__Work instruction__
Only one portion of the data is to be written out: from the line bearing "C206: none -> 100nF (AGND, W14)" through the line bearing "U201 pin CV: none -> AGND". Write it exactly as it appears.

__Task data__
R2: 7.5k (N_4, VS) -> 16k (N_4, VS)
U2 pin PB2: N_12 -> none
==
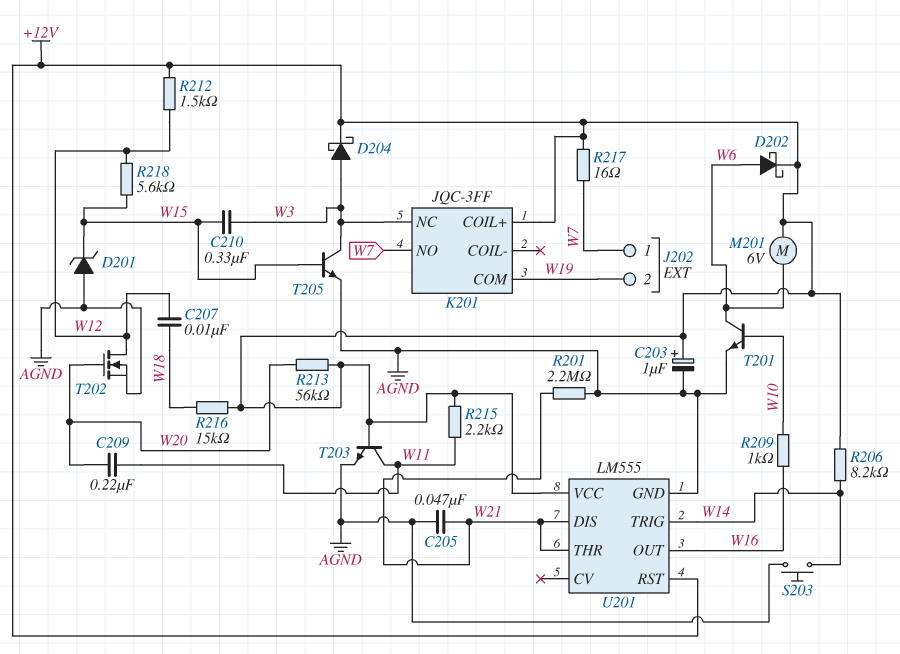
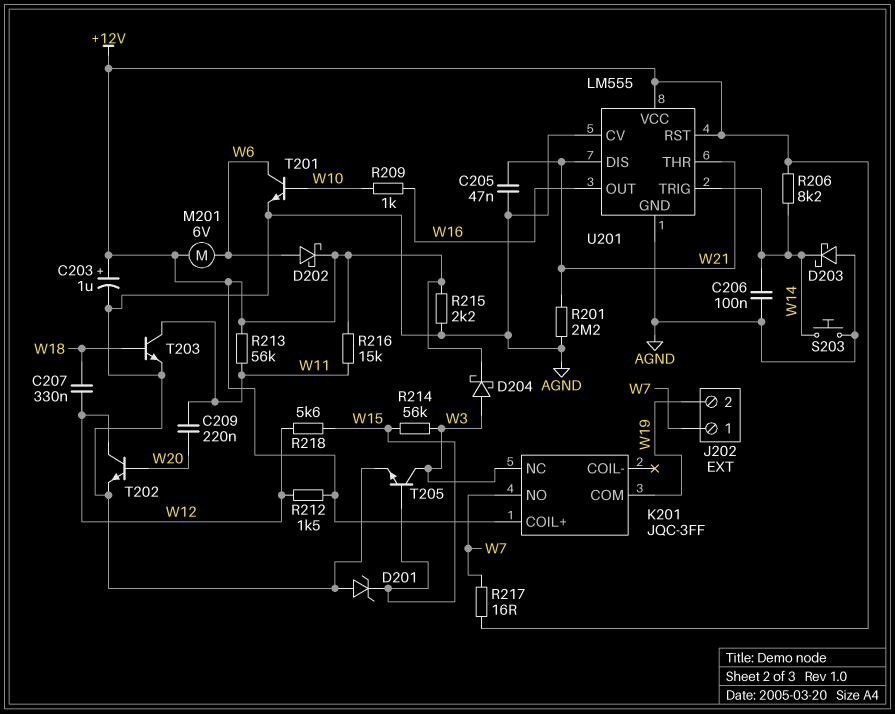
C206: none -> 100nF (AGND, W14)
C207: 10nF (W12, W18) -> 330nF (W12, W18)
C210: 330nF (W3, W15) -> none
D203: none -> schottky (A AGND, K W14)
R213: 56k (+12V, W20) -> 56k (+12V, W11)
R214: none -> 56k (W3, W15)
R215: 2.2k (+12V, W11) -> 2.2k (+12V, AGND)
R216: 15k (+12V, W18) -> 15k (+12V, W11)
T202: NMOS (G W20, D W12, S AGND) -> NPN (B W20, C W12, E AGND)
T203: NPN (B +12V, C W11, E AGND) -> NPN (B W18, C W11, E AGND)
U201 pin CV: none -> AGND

__Result of this task__
C206: none -> 100nF (AGND, W14)
C207: 10nF (W12, W18) -> 330nF (W12, W18)
C210: 330nF (W3, W15) -> none
D203: none -> schottky (A AGND, K W14)
R213: 56k (+12V, W20) -> 56k (+12V, W11)
R214: none -> 56k (W3, W15)
R215: 2.2k (+12V, W11) -> 2.2k (+12V, AGND)
R216: 15k (+12V, W18) -> 15k (+12V, W11)
T202: NMOS (G W20, D W12, S AGND) -> NPN (B W20, C W12, E AGND)
T203: NPN (B +12V, C W11, E AGND) -> NPN (B W18, C W11, E AGND)
U201 pin CV: none -> AGND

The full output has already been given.